- **EXERCISE REQUIREMENTS**:
Reproduce the listing word for word. Skip any image.

- **DATA TO PROCESS**:

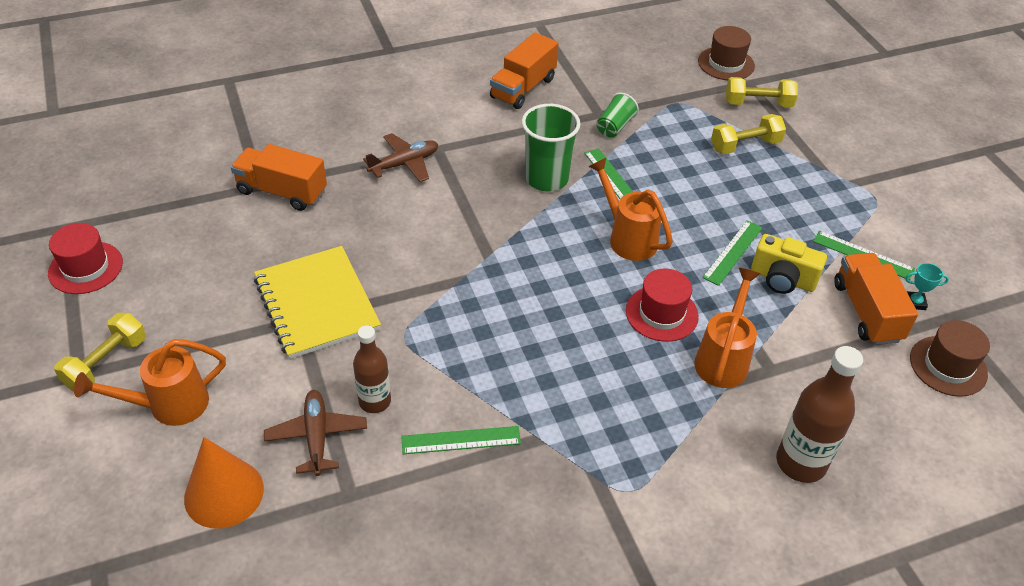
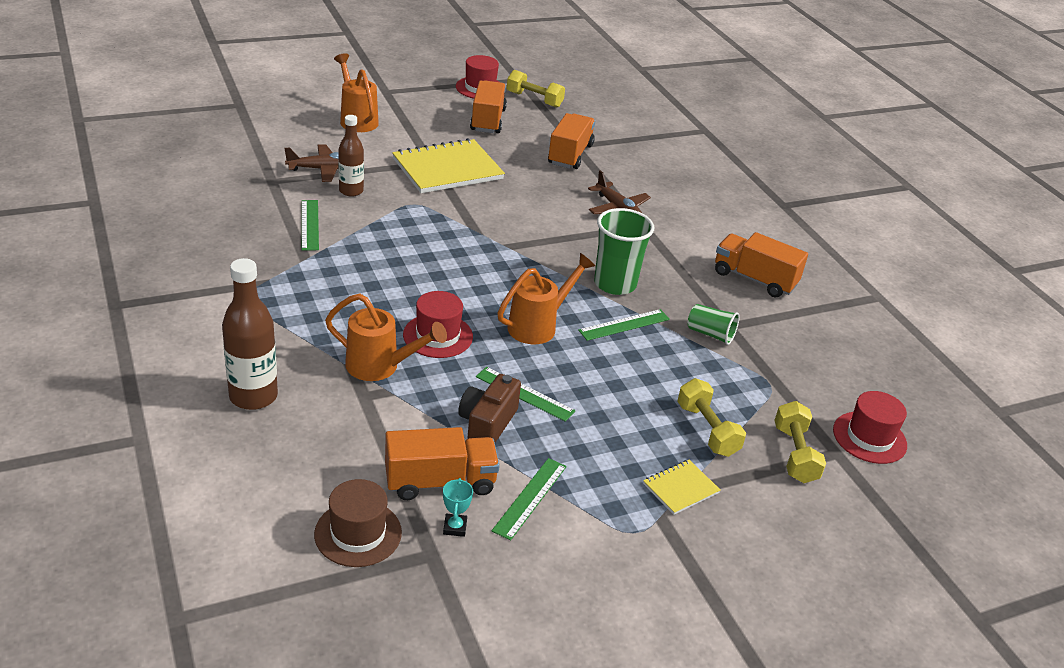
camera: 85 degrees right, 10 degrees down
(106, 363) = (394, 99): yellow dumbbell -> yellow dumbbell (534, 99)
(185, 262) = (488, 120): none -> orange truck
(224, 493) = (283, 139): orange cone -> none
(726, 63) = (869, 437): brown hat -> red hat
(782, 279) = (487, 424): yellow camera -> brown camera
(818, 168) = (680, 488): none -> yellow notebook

- **YOUR SOLUTION**:
camera: 85 degrees right, 10 degrees down
(106, 363) = (394, 99): yellow dumbbell -> yellow dumbbell (534, 99)
(185, 262) = (488, 120): none -> orange truck
(224, 493) = (283, 139): orange cone -> none
(726, 63) = (869, 437): brown hat -> red hat
(782, 279) = (487, 424): yellow camera -> brown camera
(818, 168) = (680, 488): none -> yellow notebook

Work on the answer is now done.